## [Data to use]
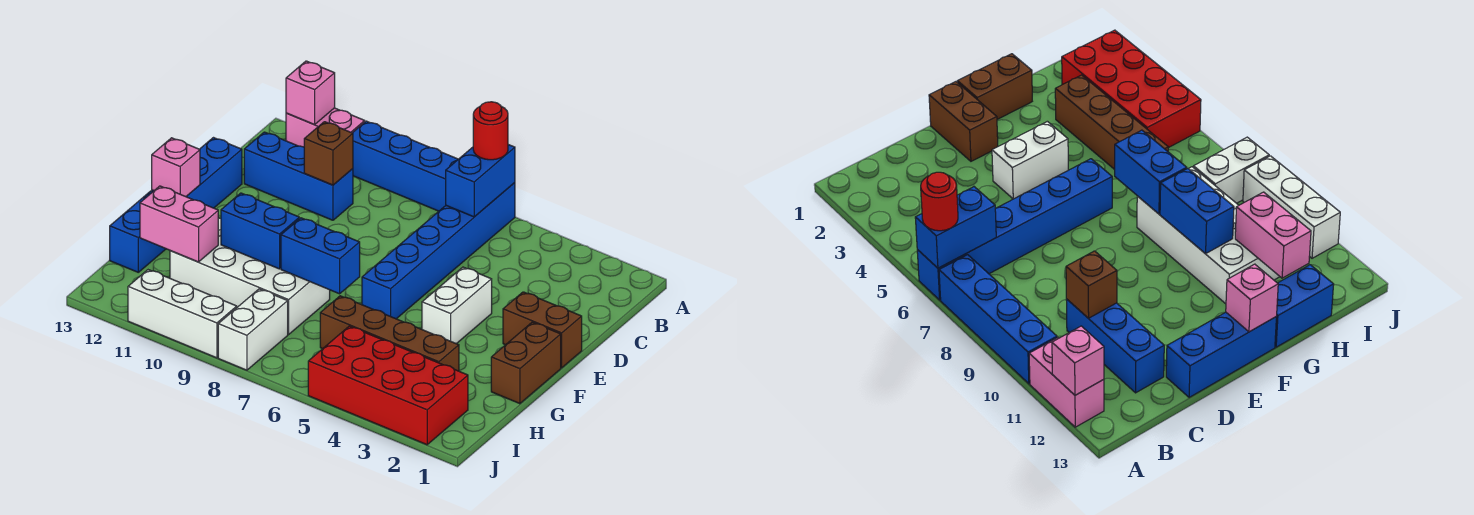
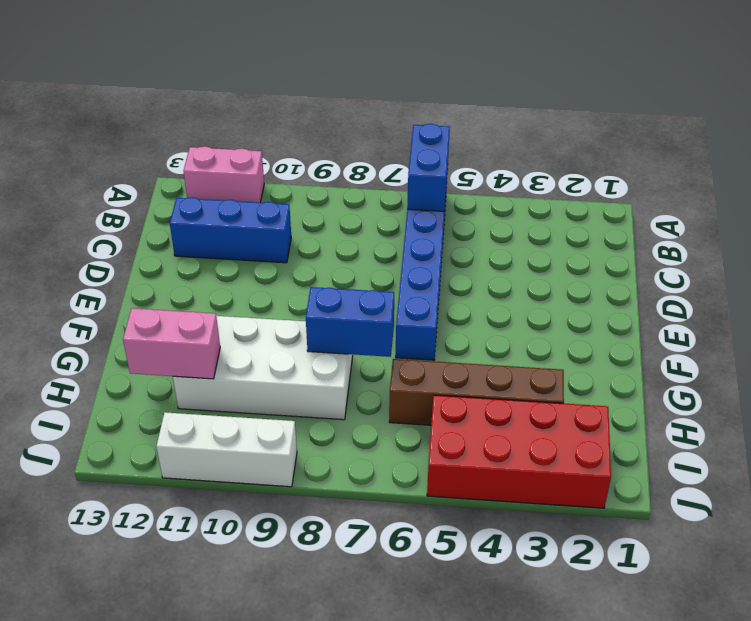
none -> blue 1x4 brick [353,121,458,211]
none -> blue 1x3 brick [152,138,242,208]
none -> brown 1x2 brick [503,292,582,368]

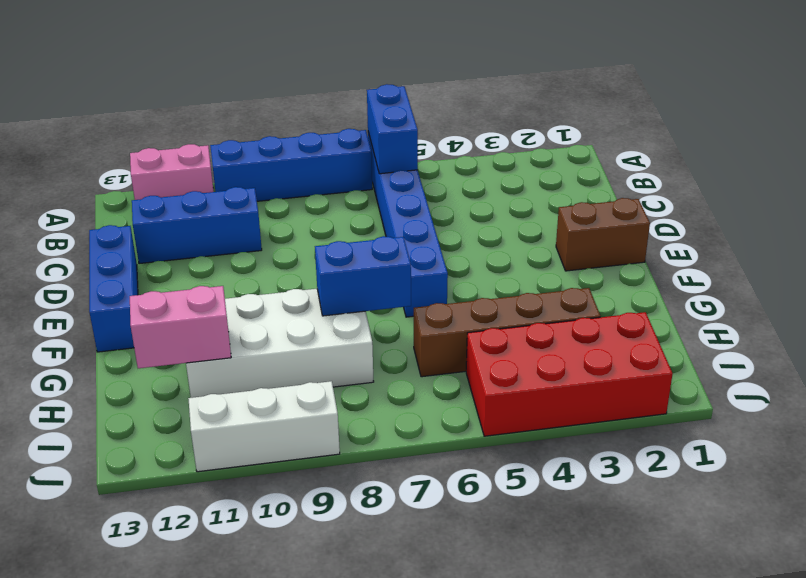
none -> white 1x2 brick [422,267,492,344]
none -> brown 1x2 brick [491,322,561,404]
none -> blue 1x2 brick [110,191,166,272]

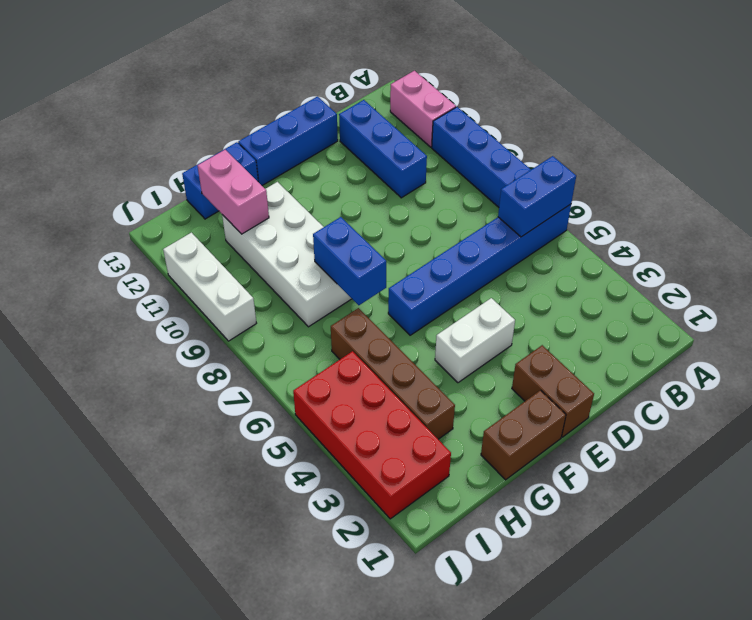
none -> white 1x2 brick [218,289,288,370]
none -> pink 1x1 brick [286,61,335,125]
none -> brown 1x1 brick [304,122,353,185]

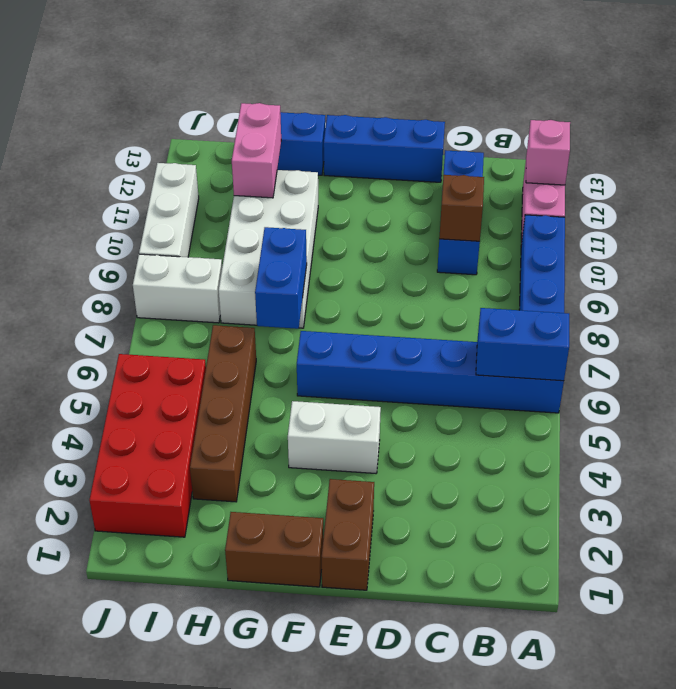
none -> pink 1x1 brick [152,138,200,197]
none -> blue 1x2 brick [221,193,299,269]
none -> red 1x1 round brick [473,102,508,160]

## [Task prompt]
Word for word, restate all of the records. Exclude the pictures.

## [Solved exercise]
none -> blue 1x4 brick [353,121,458,211]
none -> blue 1x3 brick [152,138,242,208]
none -> brown 1x2 brick [503,292,582,368]

none -> white 1x2 brick [422,267,492,344]
none -> brown 1x2 brick [491,322,561,404]
none -> blue 1x2 brick [110,191,166,272]

none -> white 1x2 brick [218,289,288,370]
none -> pink 1x1 brick [286,61,335,125]
none -> brown 1x1 brick [304,122,353,185]

none -> pink 1x1 brick [152,138,200,197]
none -> blue 1x2 brick [221,193,299,269]
none -> red 1x1 round brick [473,102,508,160]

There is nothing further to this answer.